▸ Aim of the task:
Only a slice of the listing below is wanted. Retype the lines from the one containing "R12: 10k (+24V, EN_N) -> 10k (+9V, EN_N)" through the one containing "U1 pin IN: +24V -> +9V", exactly, both ends included.

▸ The input:
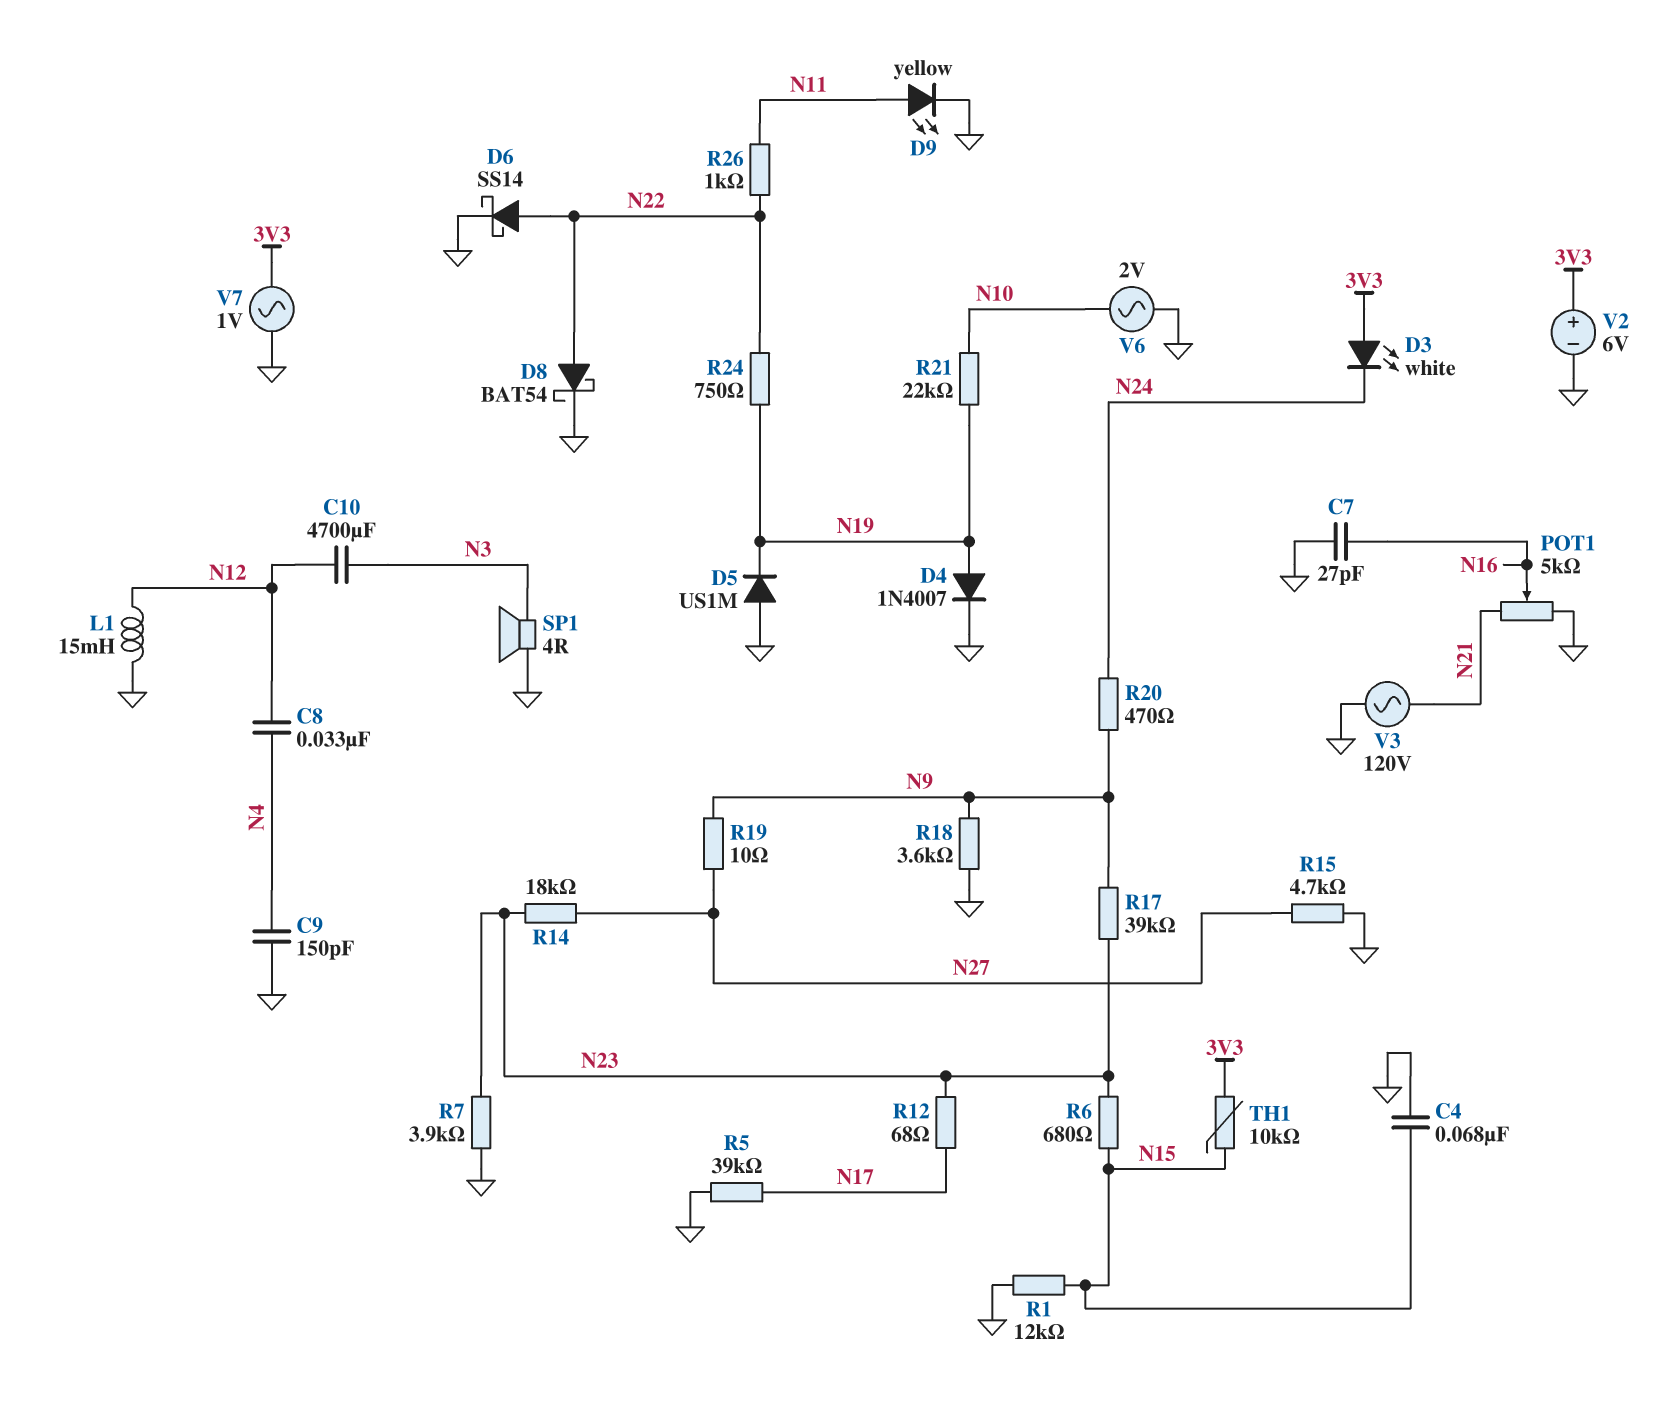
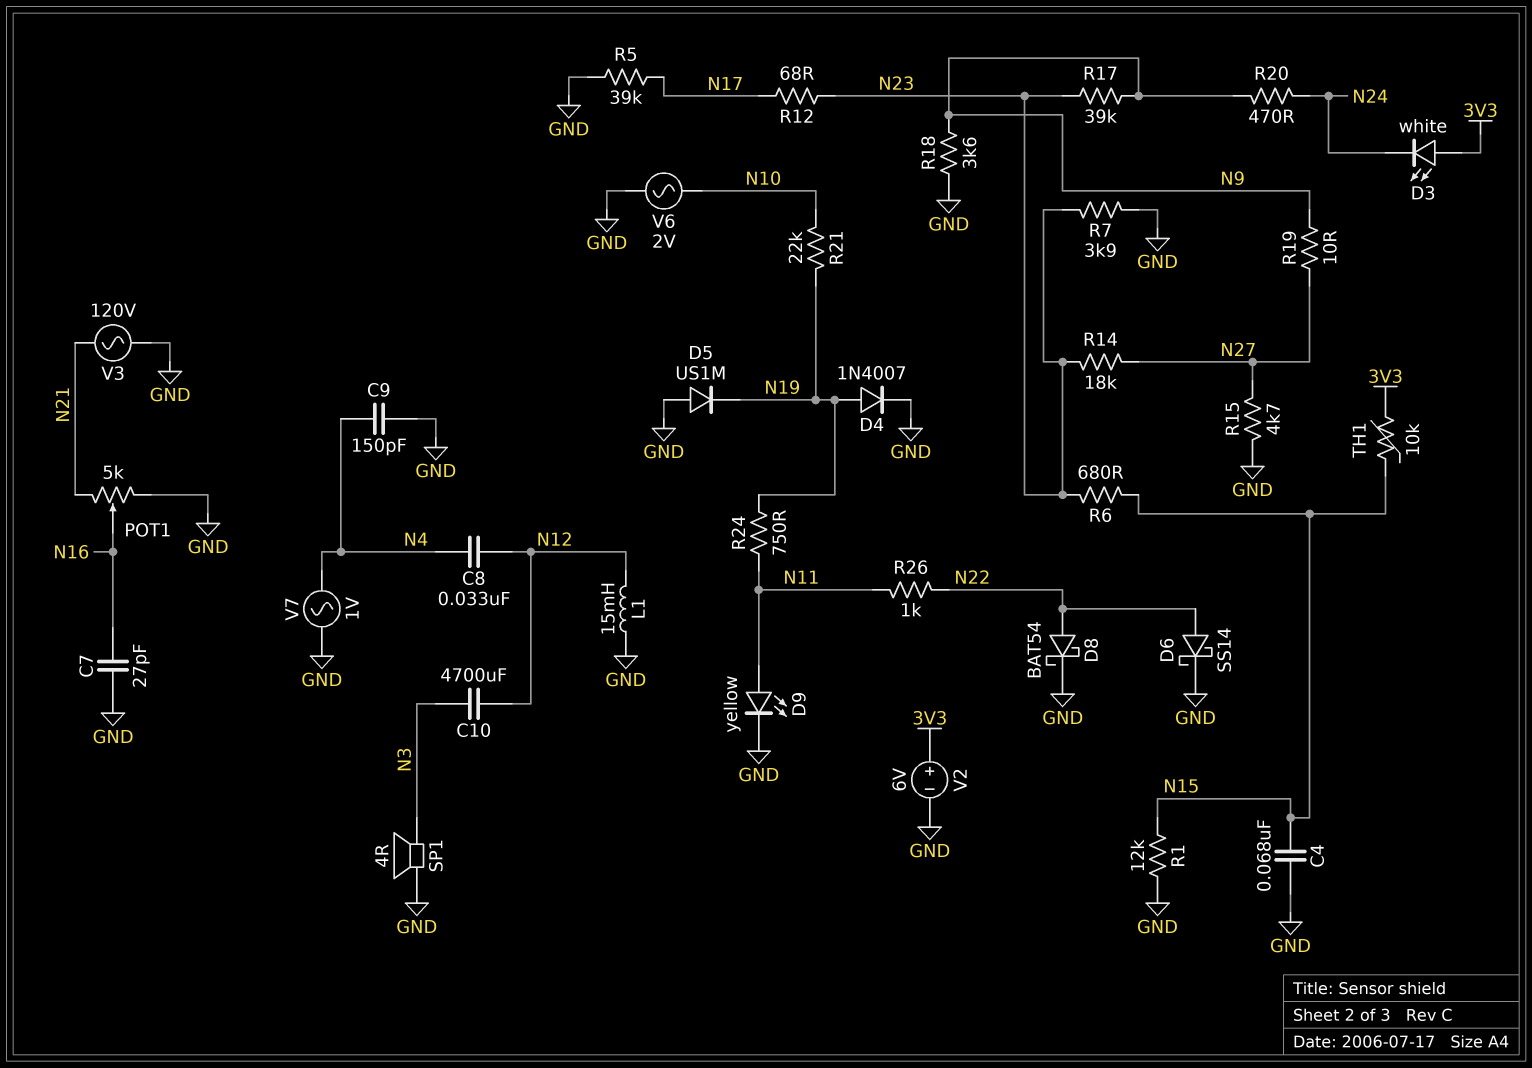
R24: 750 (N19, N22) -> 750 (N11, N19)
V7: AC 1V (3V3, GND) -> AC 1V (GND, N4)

==

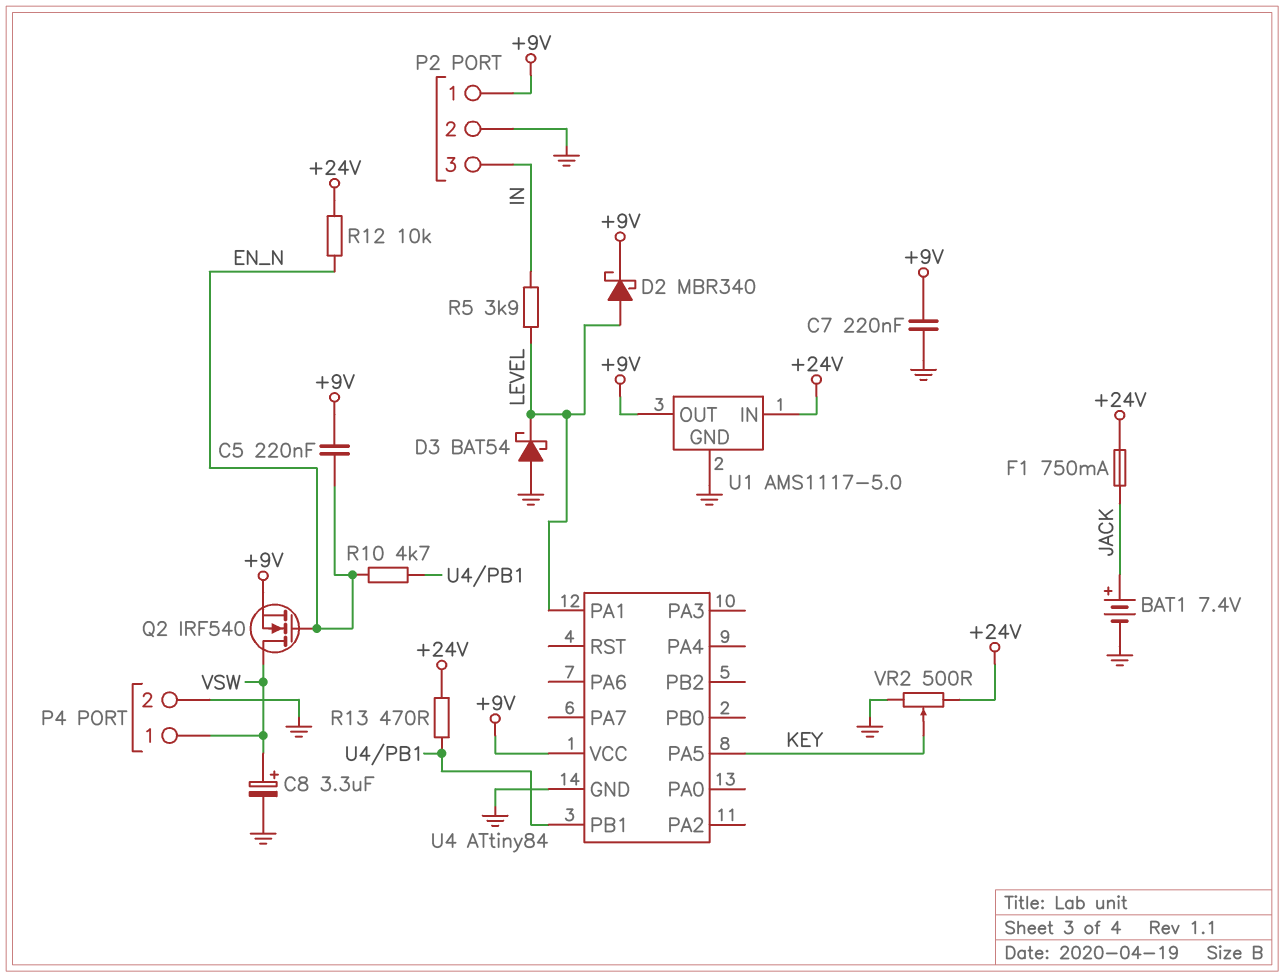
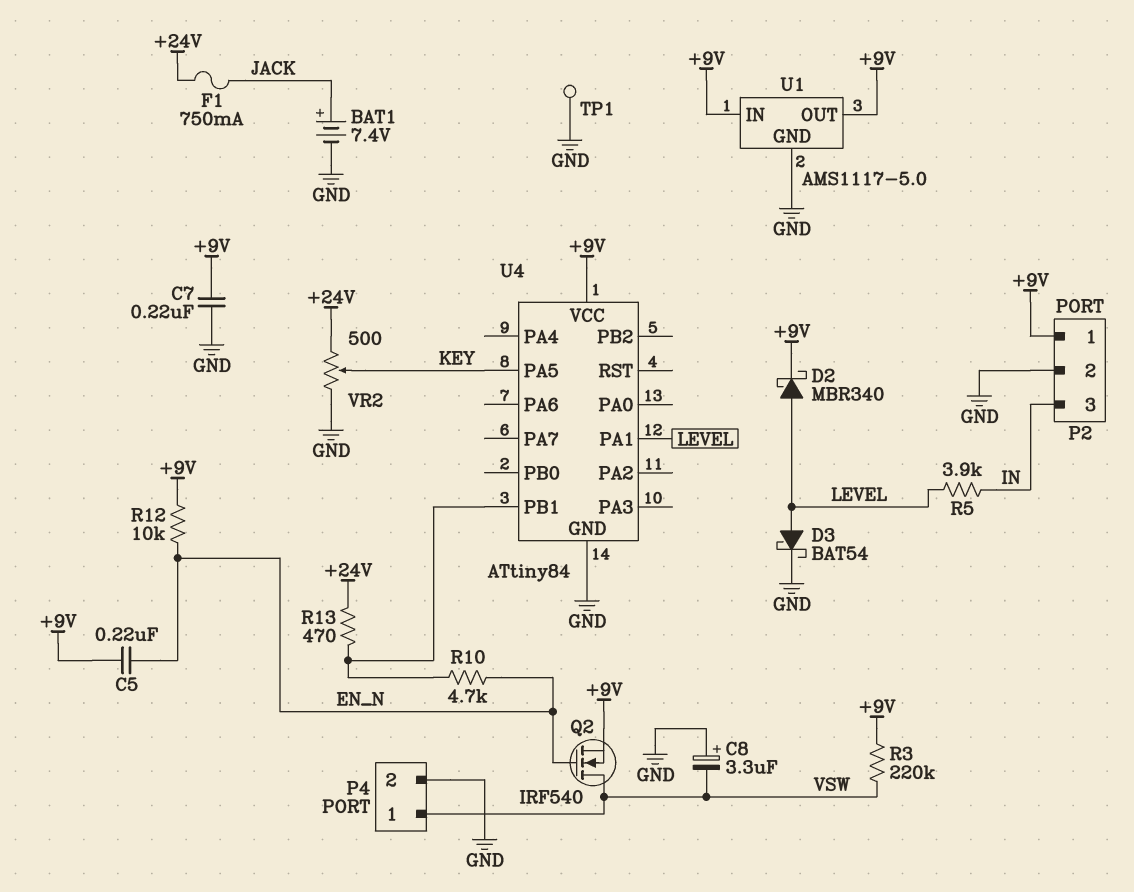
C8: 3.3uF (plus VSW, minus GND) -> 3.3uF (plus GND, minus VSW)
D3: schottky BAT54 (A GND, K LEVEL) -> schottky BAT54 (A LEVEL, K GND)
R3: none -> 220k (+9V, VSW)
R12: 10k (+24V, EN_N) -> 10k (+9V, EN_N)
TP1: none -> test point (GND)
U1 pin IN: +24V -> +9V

▸ Solved exercise:
R12: 10k (+24V, EN_N) -> 10k (+9V, EN_N)
TP1: none -> test point (GND)
U1 pin IN: +24V -> +9V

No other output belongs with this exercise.